• [Task details] Please reproduce the entries exactly, skipping each picture.

*** Given data ***

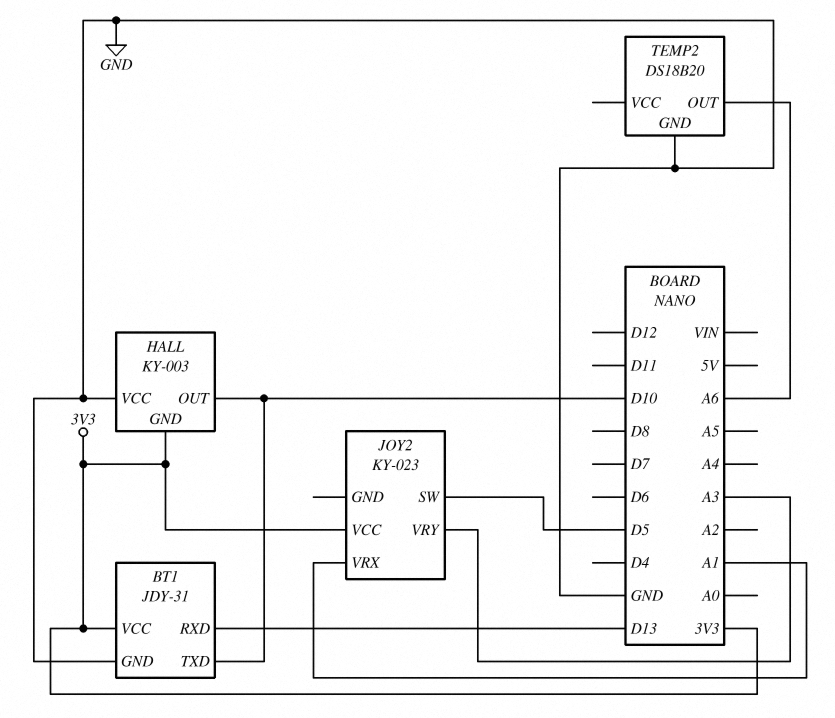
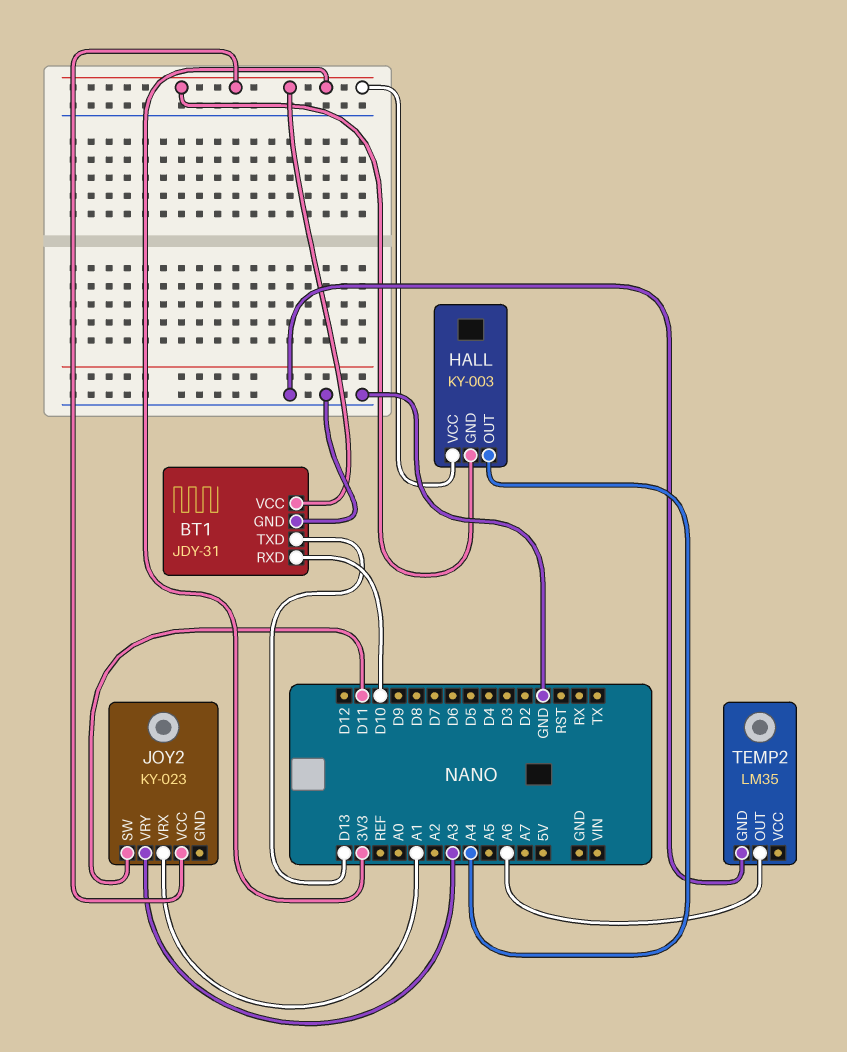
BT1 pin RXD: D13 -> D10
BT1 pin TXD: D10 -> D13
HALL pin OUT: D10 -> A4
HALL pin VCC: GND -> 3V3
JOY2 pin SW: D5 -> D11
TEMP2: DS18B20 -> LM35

***

• [Finished exercise]
BT1 pin RXD: D13 -> D10
BT1 pin TXD: D10 -> D13
HALL pin OUT: D10 -> A4
HALL pin VCC: GND -> 3V3
JOY2 pin SW: D5 -> D11
TEMP2: DS18B20 -> LM35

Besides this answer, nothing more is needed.